- Work item
Every line from the beginning of the data through the line containing "RFID3 pin IRQ: 15 -> 7" should be reproduced exactly, and no further lines should be output.
──────── Provided records ────────
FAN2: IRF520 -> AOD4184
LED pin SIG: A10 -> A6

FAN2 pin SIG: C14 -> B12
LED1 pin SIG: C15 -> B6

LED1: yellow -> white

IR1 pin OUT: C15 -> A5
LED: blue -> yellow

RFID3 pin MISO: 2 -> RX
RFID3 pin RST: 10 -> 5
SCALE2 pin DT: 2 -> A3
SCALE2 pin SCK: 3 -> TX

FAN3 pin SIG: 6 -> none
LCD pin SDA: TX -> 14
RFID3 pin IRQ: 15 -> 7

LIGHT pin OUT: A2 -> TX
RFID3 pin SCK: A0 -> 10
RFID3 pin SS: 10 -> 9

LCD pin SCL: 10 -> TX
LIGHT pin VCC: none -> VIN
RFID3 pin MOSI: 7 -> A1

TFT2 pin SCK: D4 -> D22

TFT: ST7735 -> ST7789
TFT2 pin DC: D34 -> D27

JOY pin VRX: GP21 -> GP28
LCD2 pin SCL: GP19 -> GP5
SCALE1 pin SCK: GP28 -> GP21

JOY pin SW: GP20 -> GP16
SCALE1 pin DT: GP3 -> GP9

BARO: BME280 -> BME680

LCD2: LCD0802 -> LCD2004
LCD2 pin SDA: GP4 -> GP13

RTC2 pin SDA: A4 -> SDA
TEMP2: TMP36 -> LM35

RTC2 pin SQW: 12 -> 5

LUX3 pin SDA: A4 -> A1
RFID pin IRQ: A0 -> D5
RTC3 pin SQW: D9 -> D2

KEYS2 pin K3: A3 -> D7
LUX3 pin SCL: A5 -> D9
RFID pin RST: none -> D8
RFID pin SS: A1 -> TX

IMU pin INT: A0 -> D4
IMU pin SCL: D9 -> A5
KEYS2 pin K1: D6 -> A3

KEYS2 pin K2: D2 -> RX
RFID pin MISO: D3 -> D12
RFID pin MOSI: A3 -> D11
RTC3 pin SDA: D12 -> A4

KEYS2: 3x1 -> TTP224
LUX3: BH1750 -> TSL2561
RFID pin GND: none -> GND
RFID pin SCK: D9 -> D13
────────
- Answer for the task
FAN2: IRF520 -> AOD4184
LED pin SIG: A10 -> A6

FAN2 pin SIG: C14 -> B12
LED1 pin SIG: C15 -> B6

LED1: yellow -> white

IR1 pin OUT: C15 -> A5
LED: blue -> yellow

RFID3 pin MISO: 2 -> RX
RFID3 pin RST: 10 -> 5
SCALE2 pin DT: 2 -> A3
SCALE2 pin SCK: 3 -> TX

FAN3 pin SIG: 6 -> none
LCD pin SDA: TX -> 14
RFID3 pin IRQ: 15 -> 7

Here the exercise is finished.